## Activity
Whichever lines include the word "none", copy them as they appear in the data.

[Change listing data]
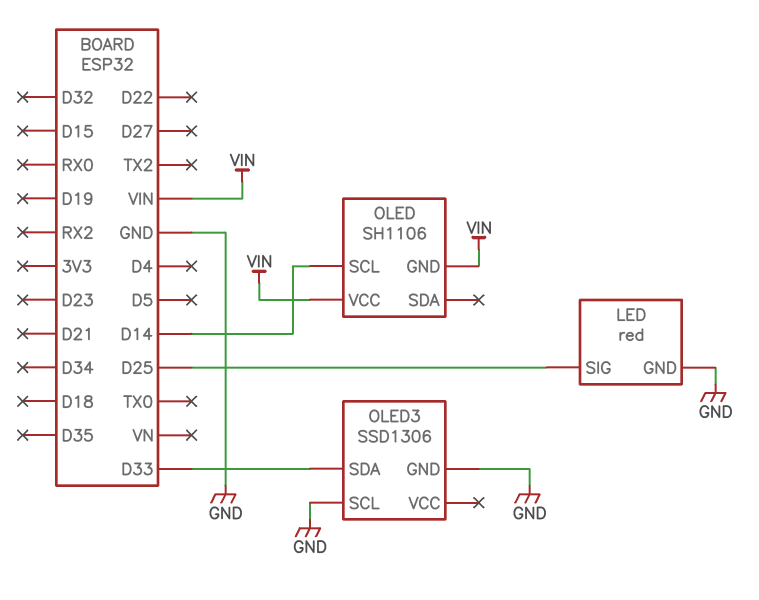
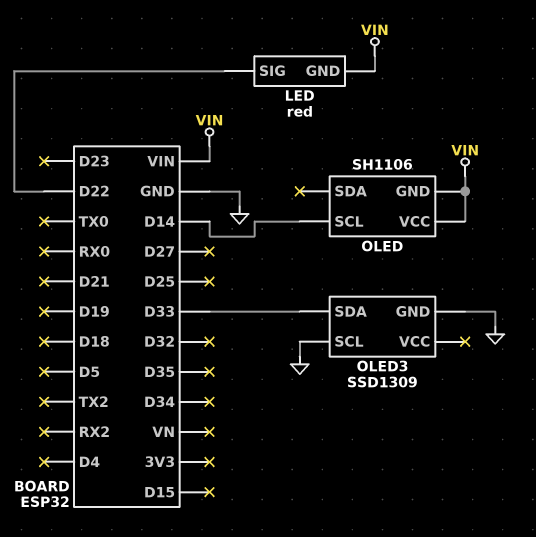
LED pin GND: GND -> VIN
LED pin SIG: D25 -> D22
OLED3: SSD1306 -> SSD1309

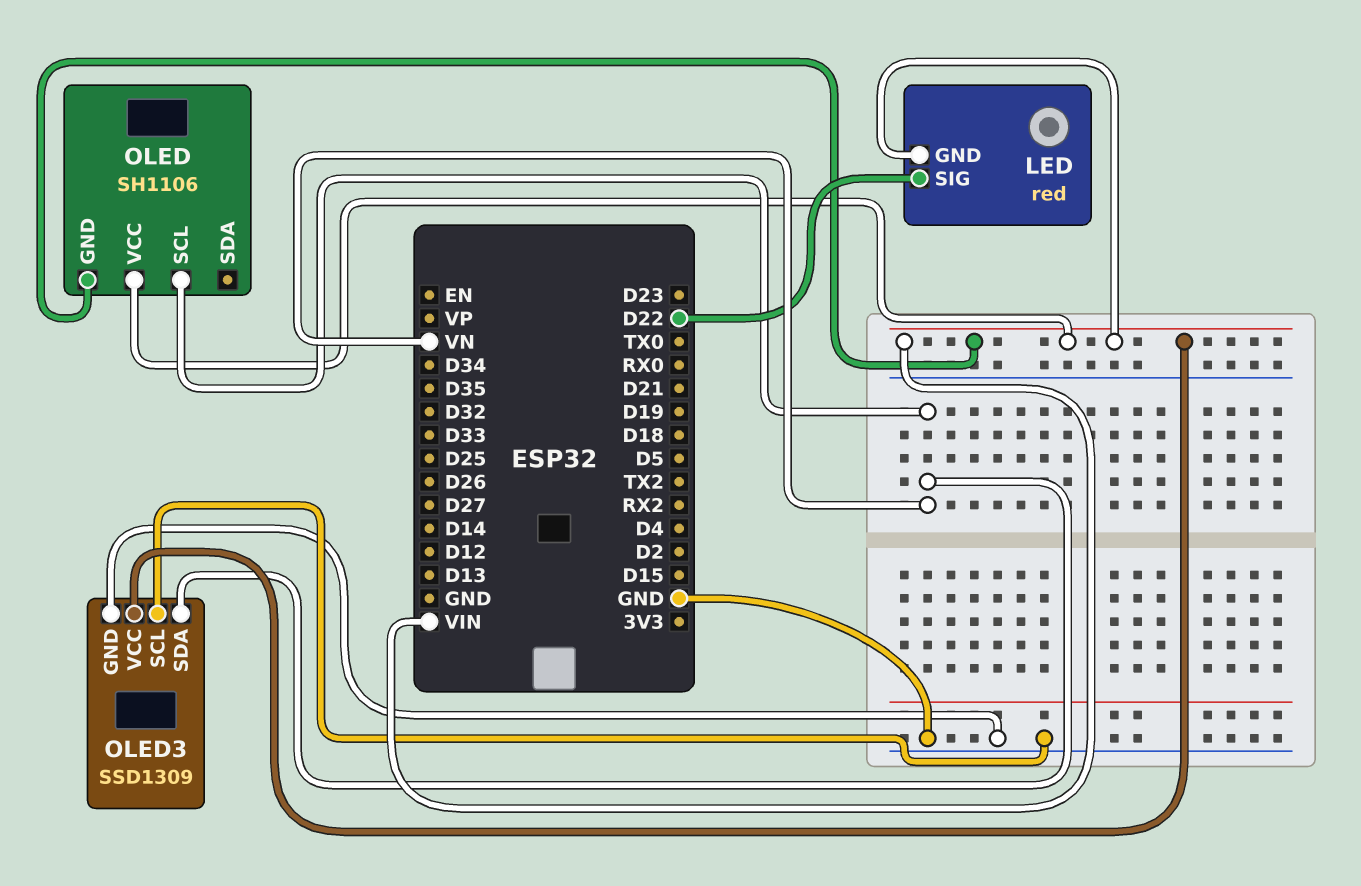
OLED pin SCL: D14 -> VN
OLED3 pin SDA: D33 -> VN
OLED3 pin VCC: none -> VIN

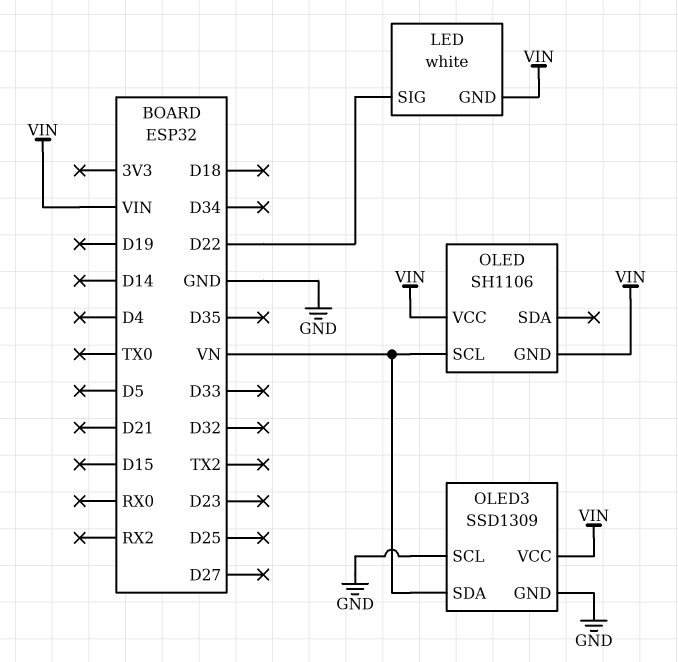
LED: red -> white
* * *
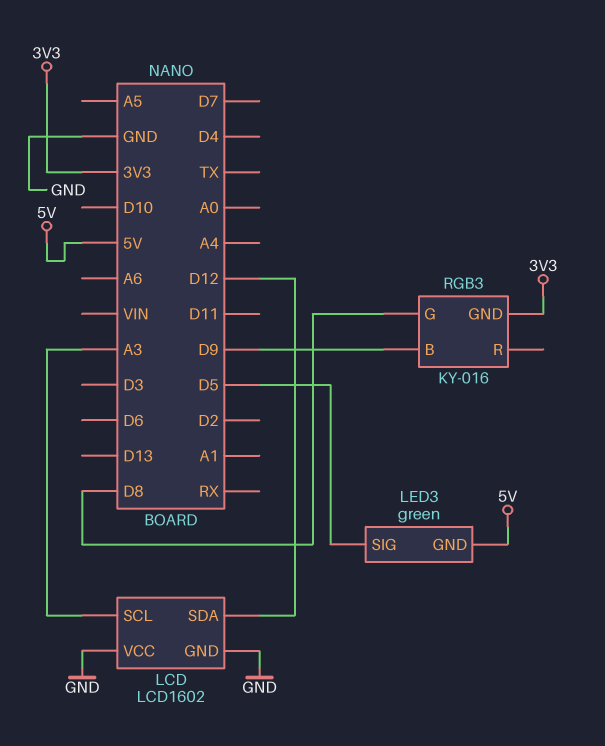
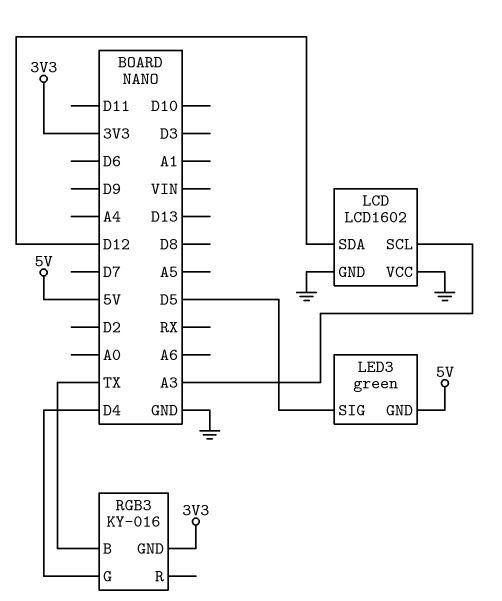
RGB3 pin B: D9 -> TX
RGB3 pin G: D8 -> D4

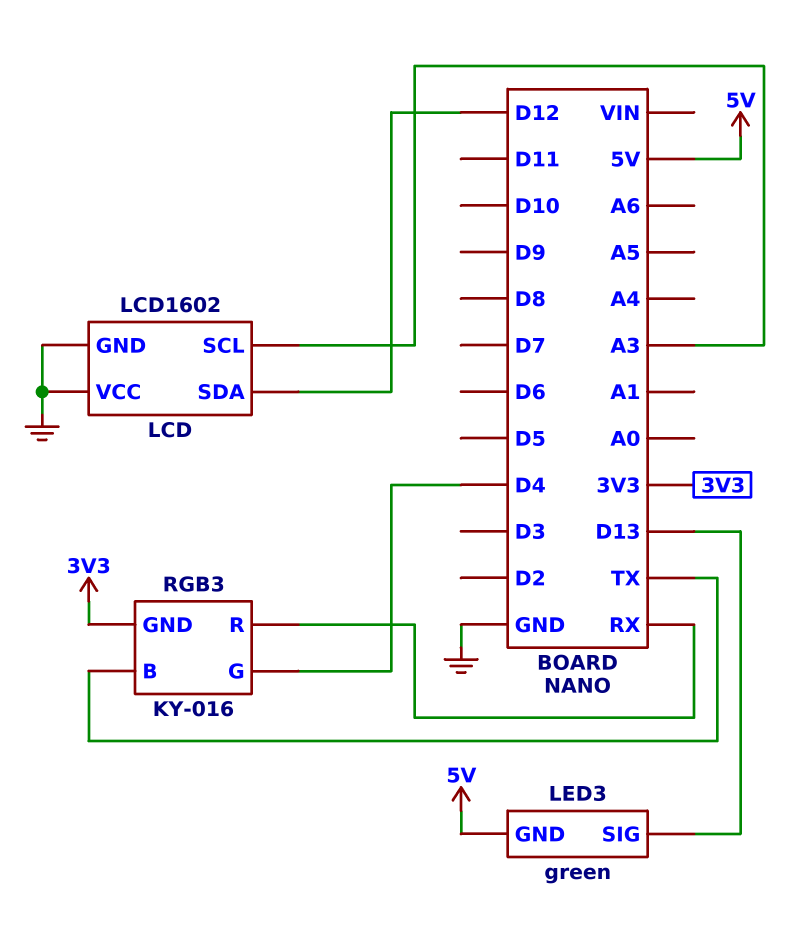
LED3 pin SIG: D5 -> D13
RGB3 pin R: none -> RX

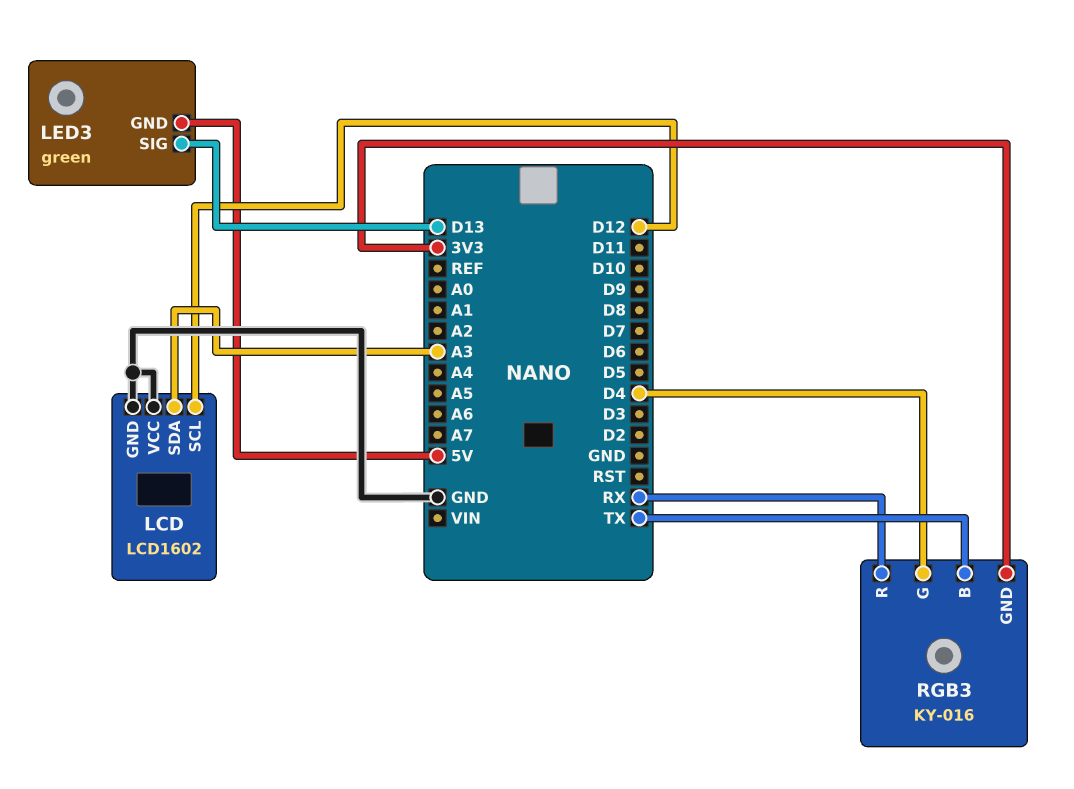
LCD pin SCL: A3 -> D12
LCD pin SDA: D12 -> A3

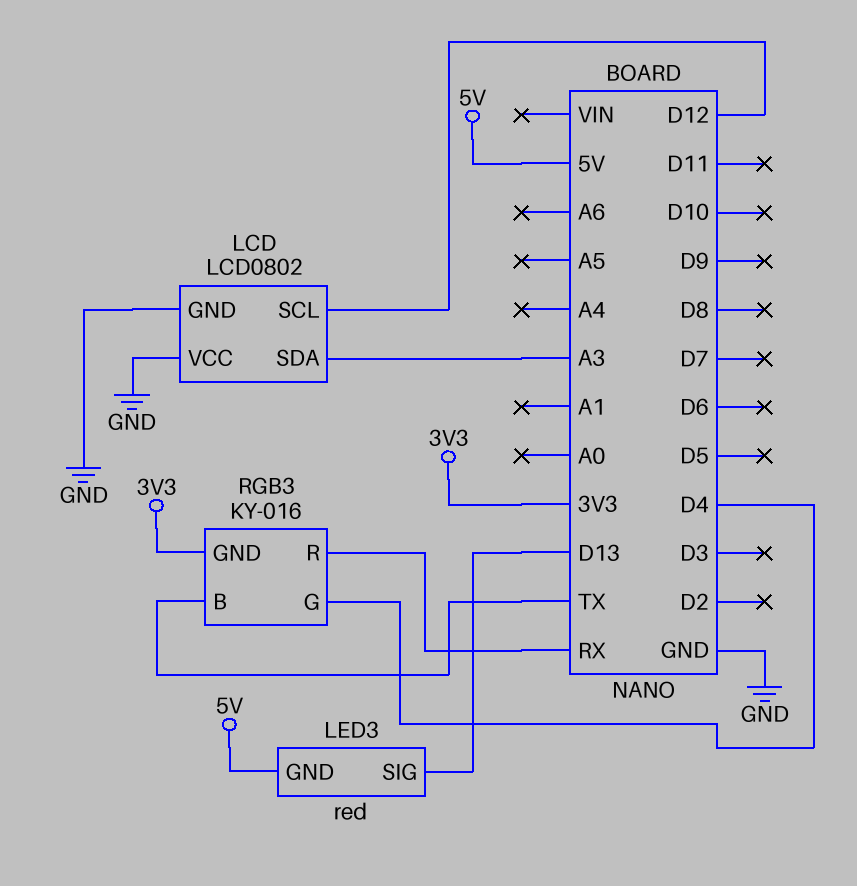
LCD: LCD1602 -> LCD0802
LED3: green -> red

## Response to this task
OLED3 pin VCC: none -> VIN
RGB3 pin R: none -> RX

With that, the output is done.